» Requirement
Those lines of the records that contain "brick" are to be located and copied.

» Data provided
###
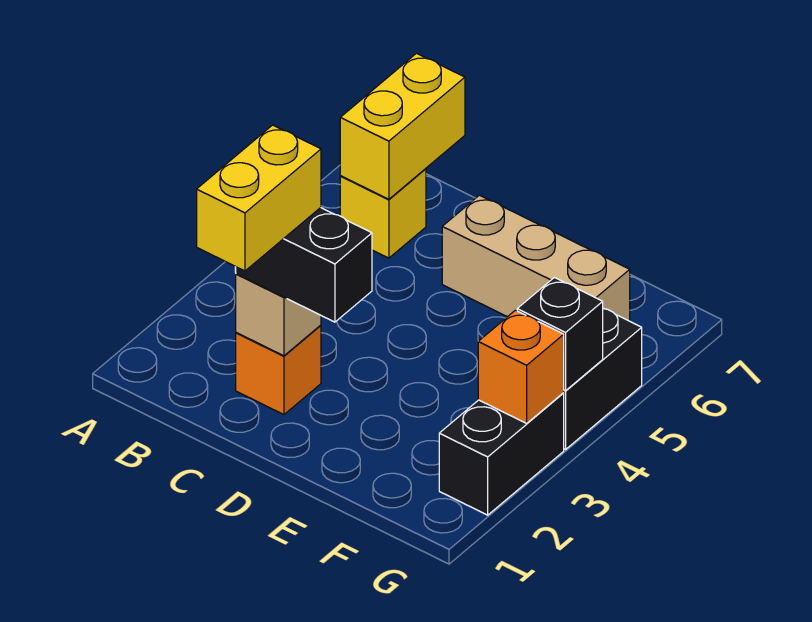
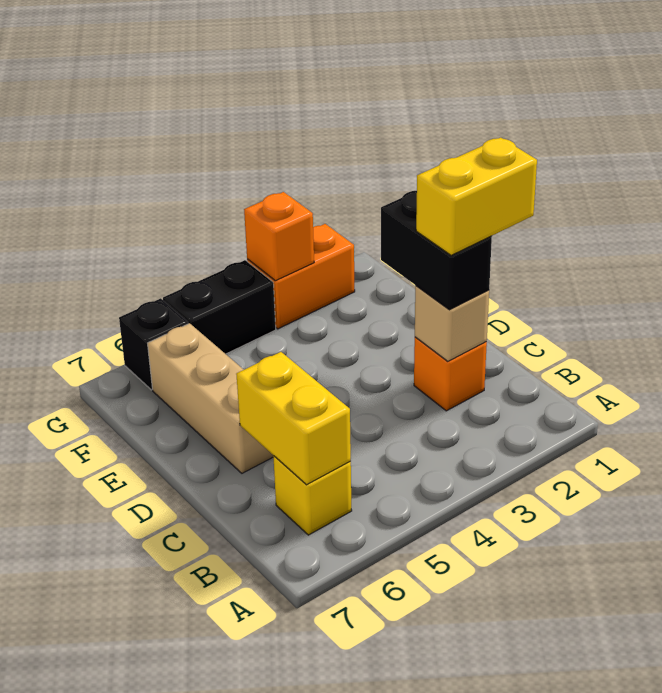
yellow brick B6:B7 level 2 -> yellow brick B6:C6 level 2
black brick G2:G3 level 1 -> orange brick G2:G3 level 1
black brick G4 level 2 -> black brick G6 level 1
###
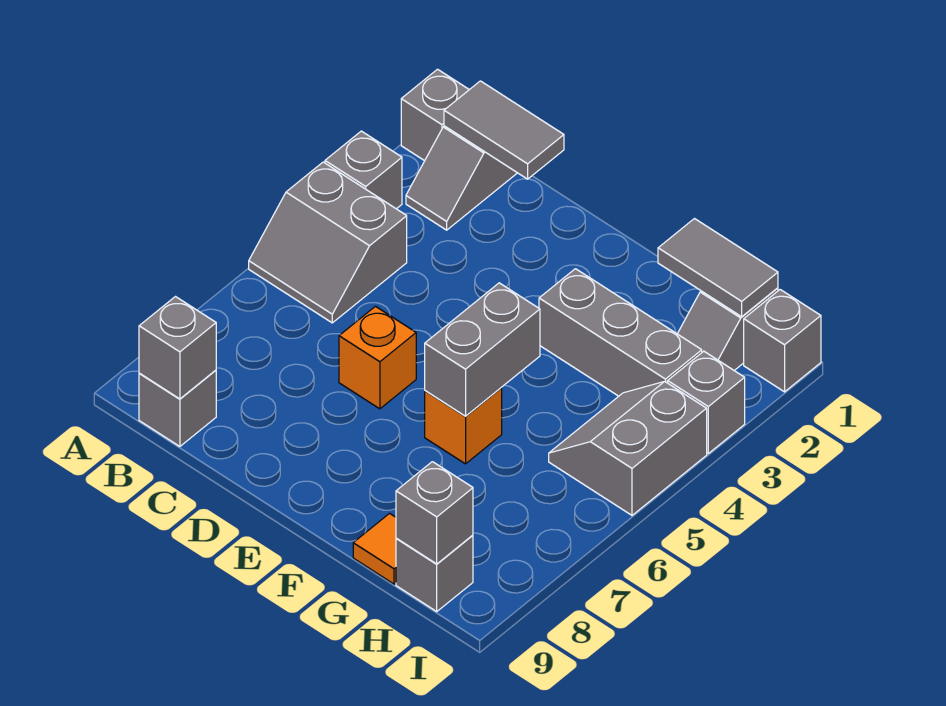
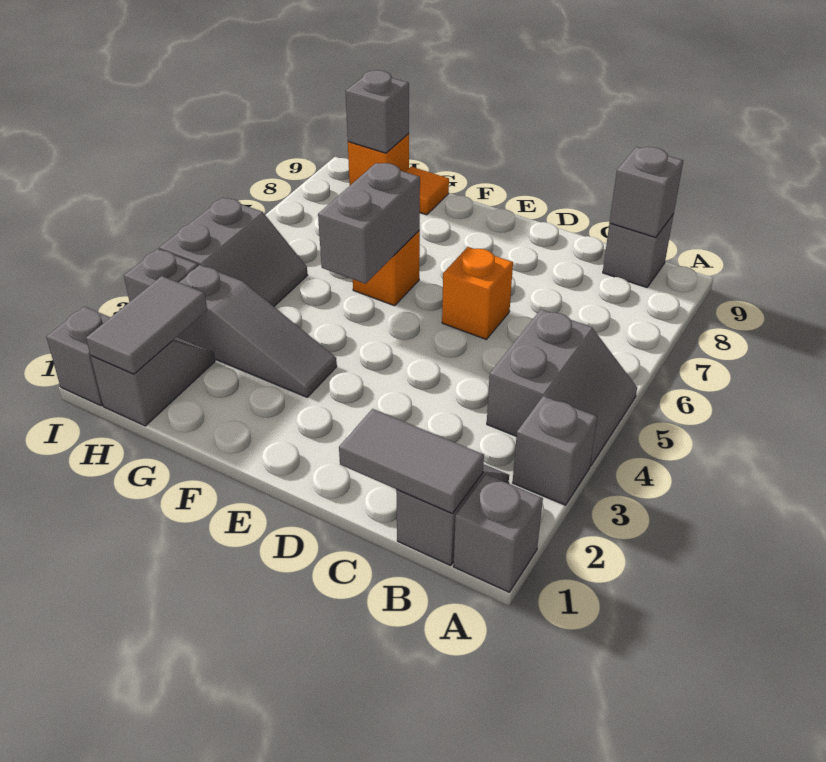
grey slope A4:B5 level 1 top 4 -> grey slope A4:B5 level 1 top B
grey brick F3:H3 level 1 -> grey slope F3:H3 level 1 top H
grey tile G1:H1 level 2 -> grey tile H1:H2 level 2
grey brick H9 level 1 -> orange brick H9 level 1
###
» Response to the exercise
yellow brick B6:B7 level 2 -> yellow brick B6:C6 level 2
black brick G2:G3 level 1 -> orange brick G2:G3 level 1
black brick G4 level 2 -> black brick G6 level 1
grey brick F3:H3 level 1 -> grey slope F3:H3 level 1 top H
grey brick H9 level 1 -> orange brick H9 level 1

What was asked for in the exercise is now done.